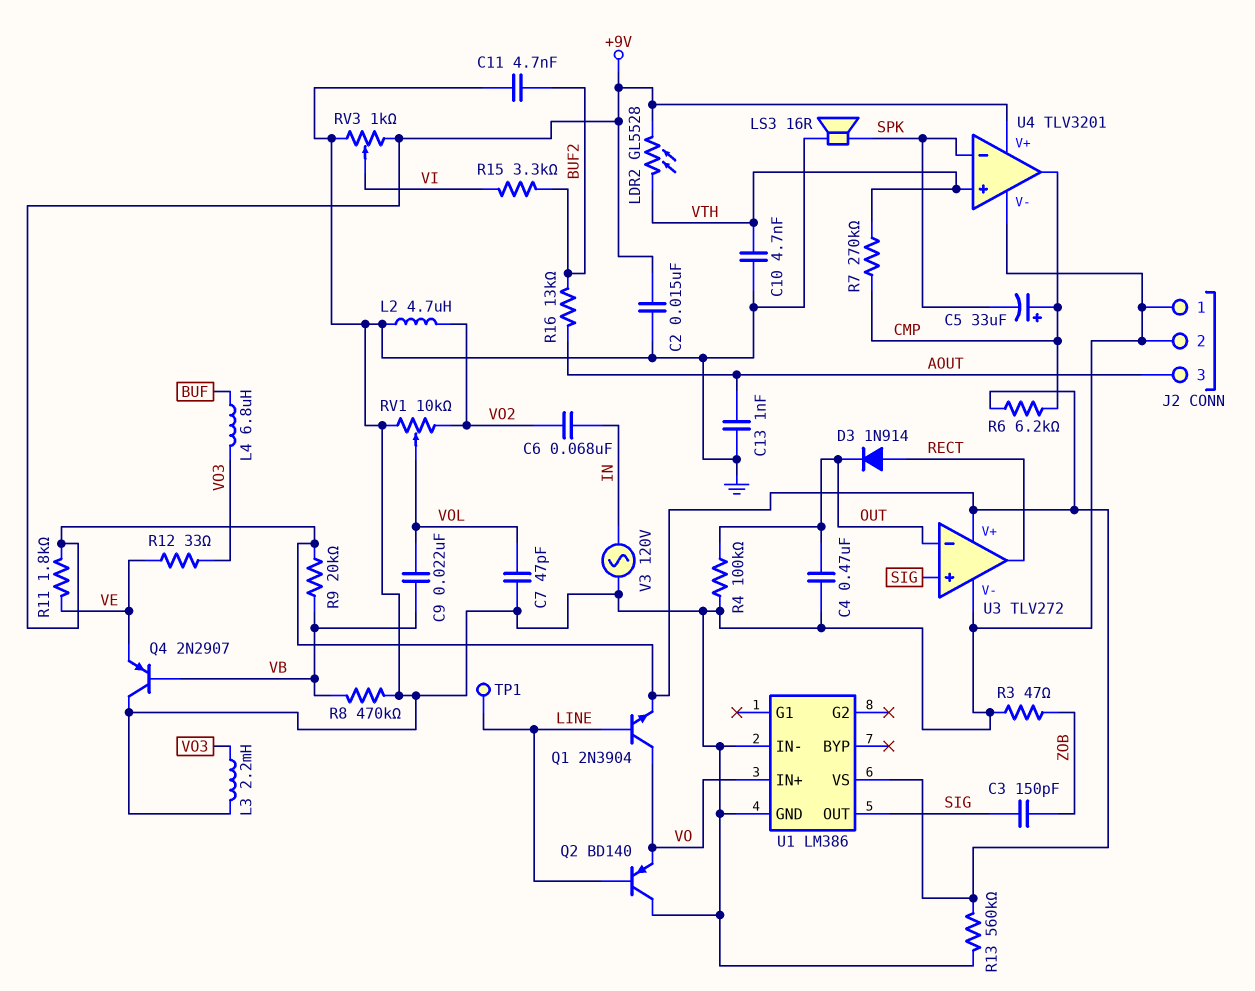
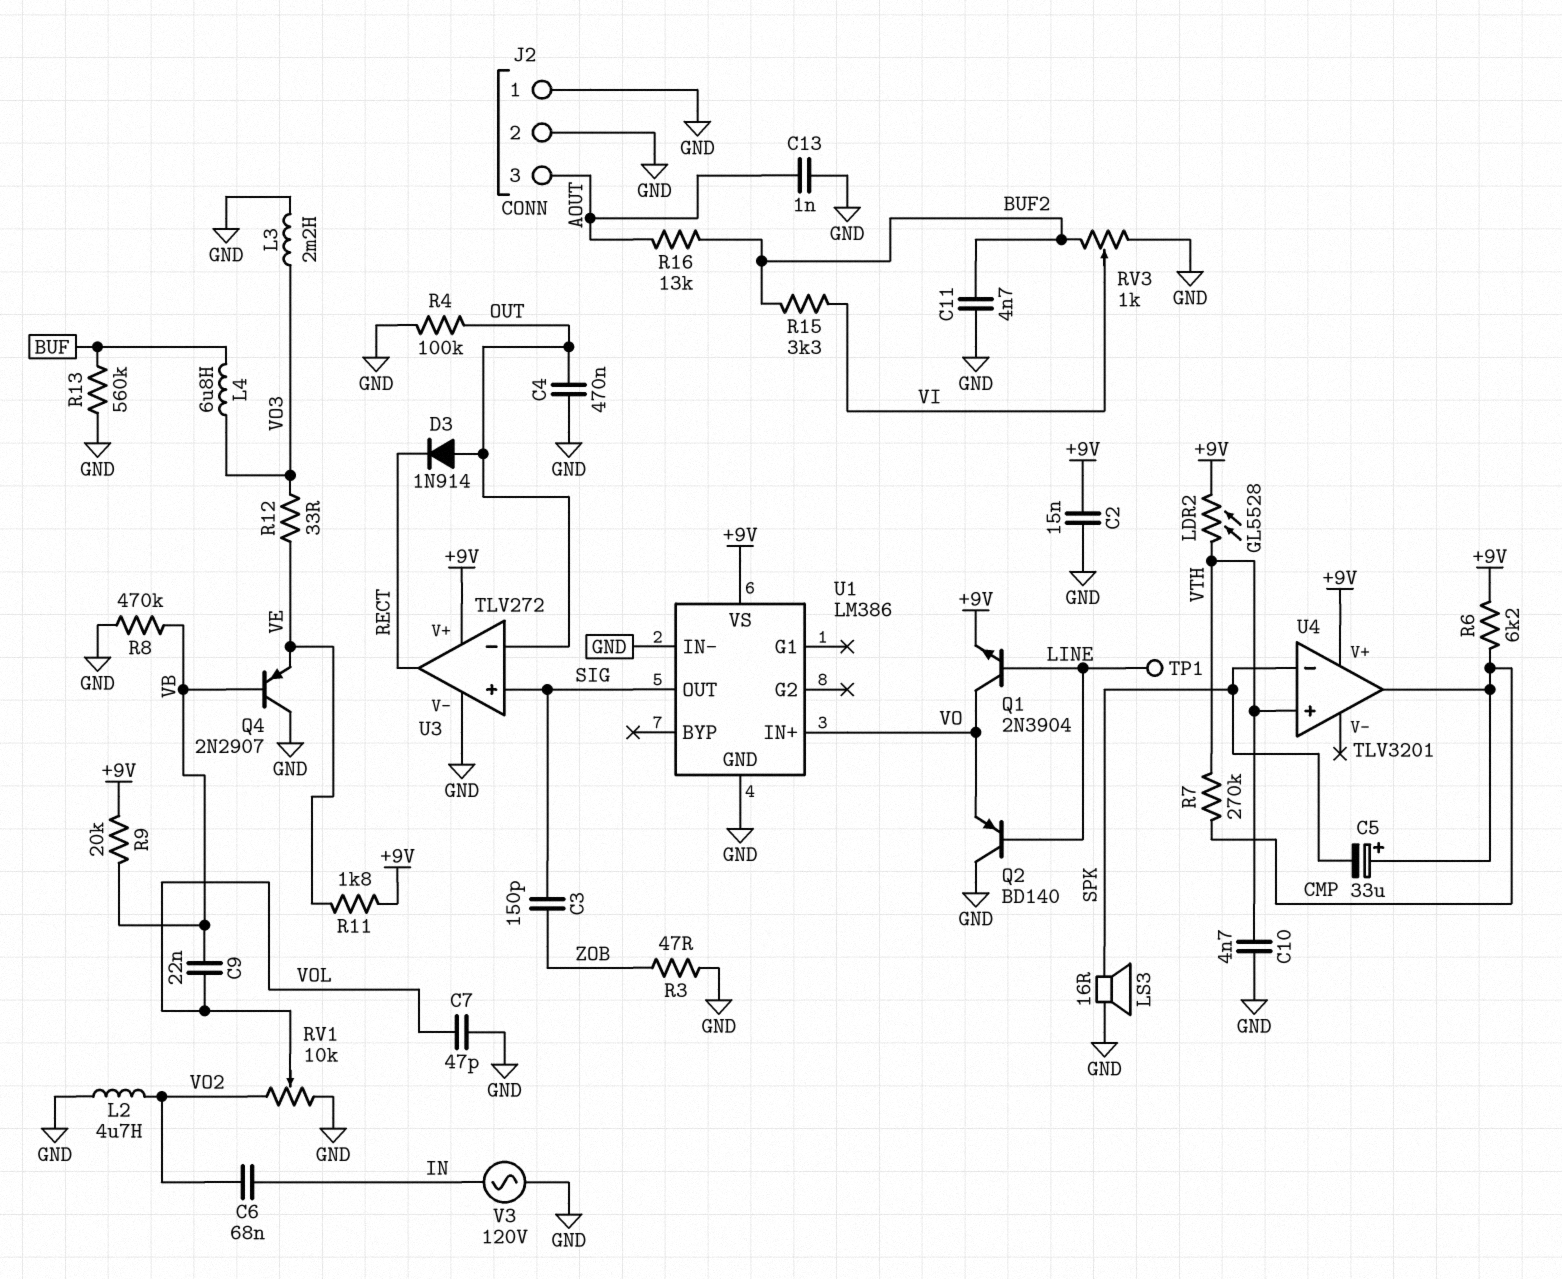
D3: diode 1N914 (A RECT, K OUT) -> diode 1N914 (A OUT, K RECT)
R13: 560k (+9V, GND) -> 560k (BUF, GND)
RV3: 1k (+9V, GND, wiper VI) -> 1k (BUF2, GND, wiper VI)
U4 pin V-: GND -> none

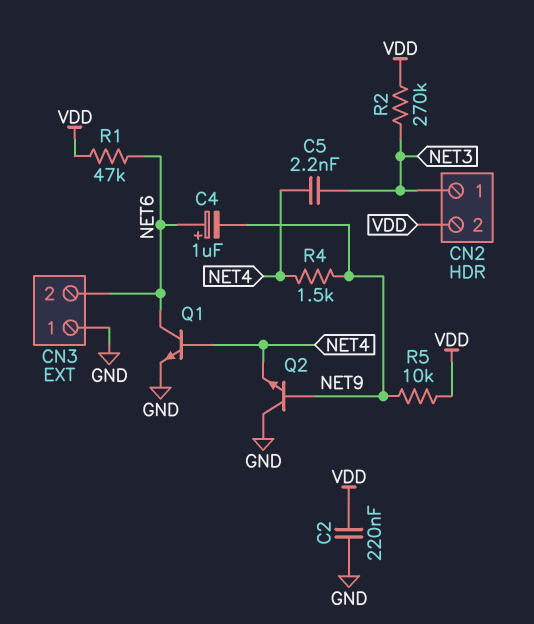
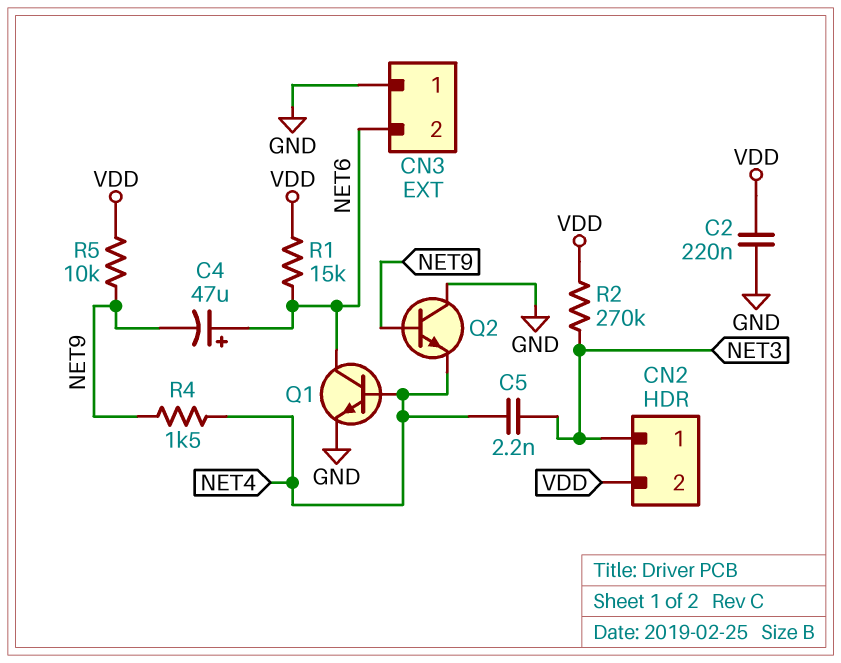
C4: 1uF (plus NET6, minus NET9) -> 47uF (plus NET6, minus NET9)
R1: 47k (NET6, VDD) -> 15k (NET6, VDD)

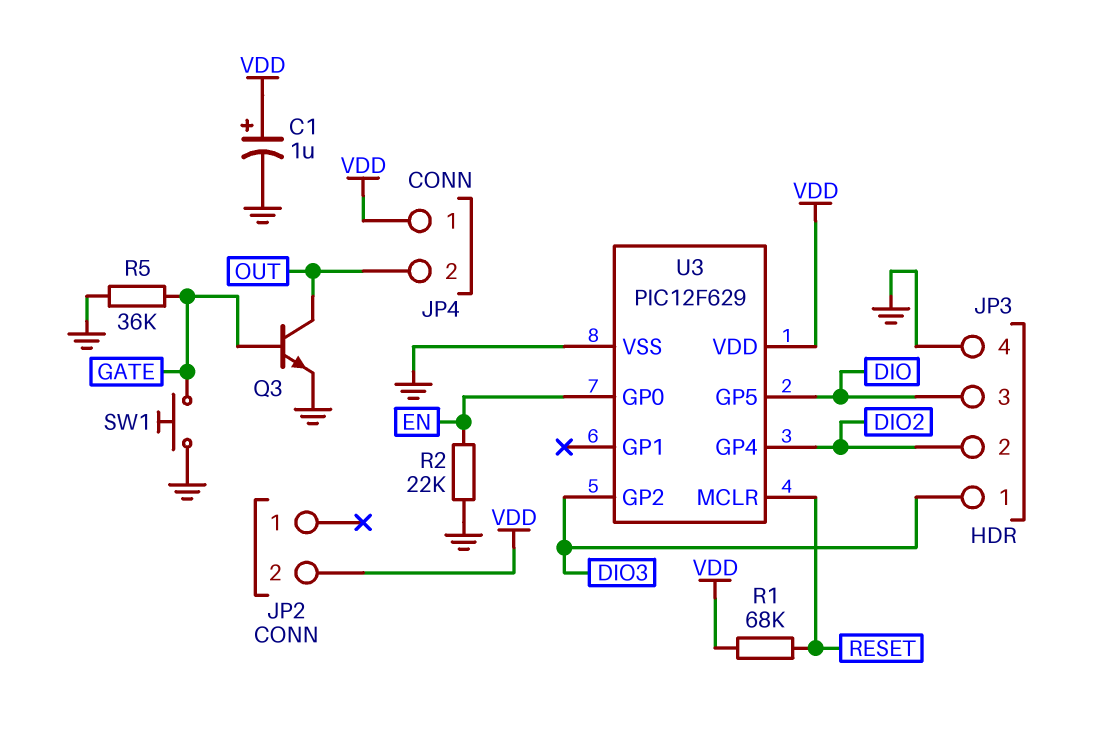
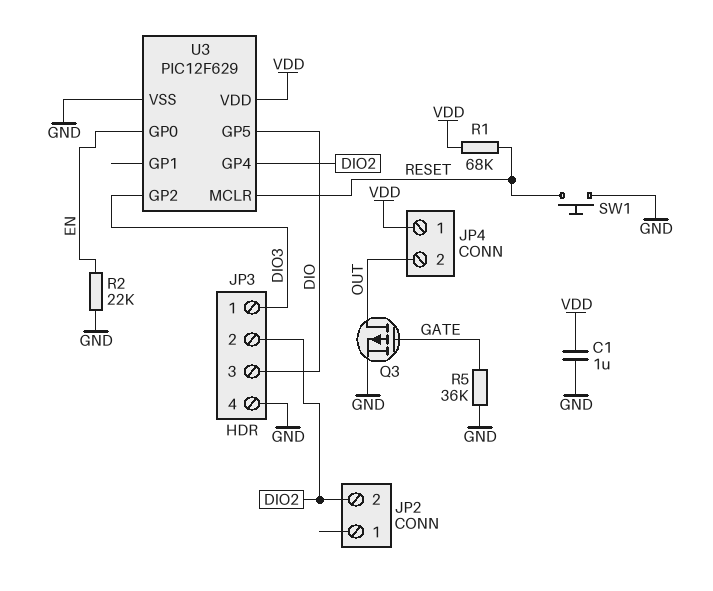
C1: 1uF (plus VDD, minus GND) -> 1uF (GND, VDD)
JP2 pin 2: VDD -> DIO2
Q3: NPN (B GATE, C OUT, E GND) -> PMOS (G GATE, D OUT, S GND)
SW1: button (GATE, GND) -> button (GND, RESET)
◆ ◆ ◆
▸ The task: Scan the listing and report each line where the word "GATE" shows up.

▸ Problem solution:
Q3: NPN (B GATE, C OUT, E GND) -> PMOS (G GATE, D OUT, S GND)
SW1: button (GATE, GND) -> button (GND, RESET)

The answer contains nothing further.